Problem statement: Exactly the lines from the one with "(545, 517) = (485, 364): white cake -> none" through the end of the material are to be output, both included, with no other text.

The data:
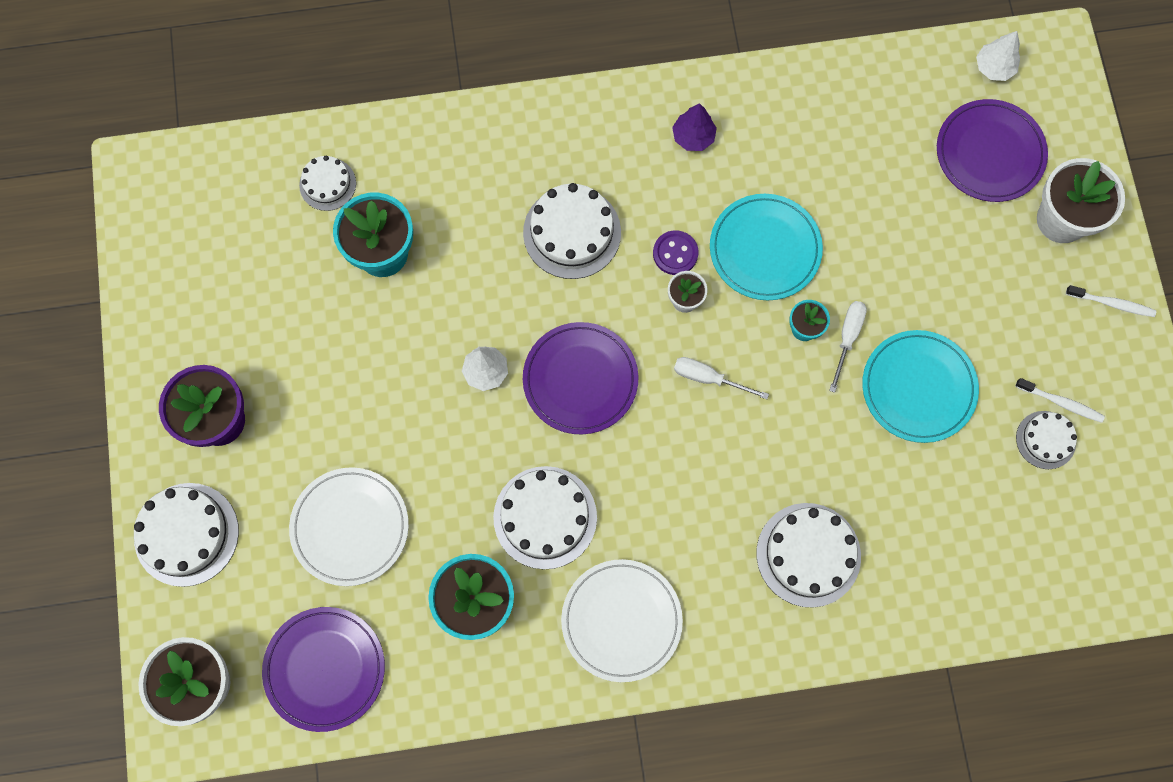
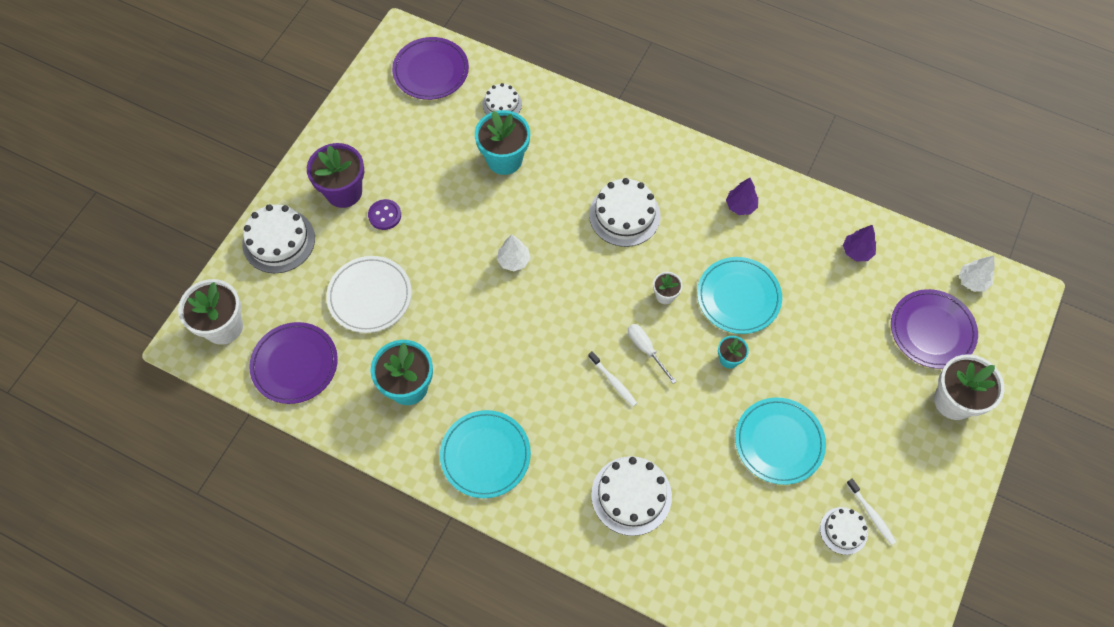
camera: 35 degrees right, 10 degrees down
(545, 517) = (485, 364): white cake -> none
(580, 379) = (566, 300): purple plate -> purple plate (431, 71)
(621, 620) = (485, 455): white plate -> turquoise plate
(675, 253) = (679, 265): purple button -> purple button (385, 215)
(847, 338) = (753, 382): white screwdriver -> none
(853, 111) = (857, 251): none -> purple tree
(1112, 303) = (953, 475): white toothbrush -> white toothbrush (613, 381)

Reply to the task:
(545, 517) = (485, 364): white cake -> none
(580, 379) = (566, 300): purple plate -> purple plate (431, 71)
(621, 620) = (485, 455): white plate -> turquoise plate
(675, 253) = (679, 265): purple button -> purple button (385, 215)
(847, 338) = (753, 382): white screwdriver -> none
(853, 111) = (857, 251): none -> purple tree
(1112, 303) = (953, 475): white toothbrush -> white toothbrush (613, 381)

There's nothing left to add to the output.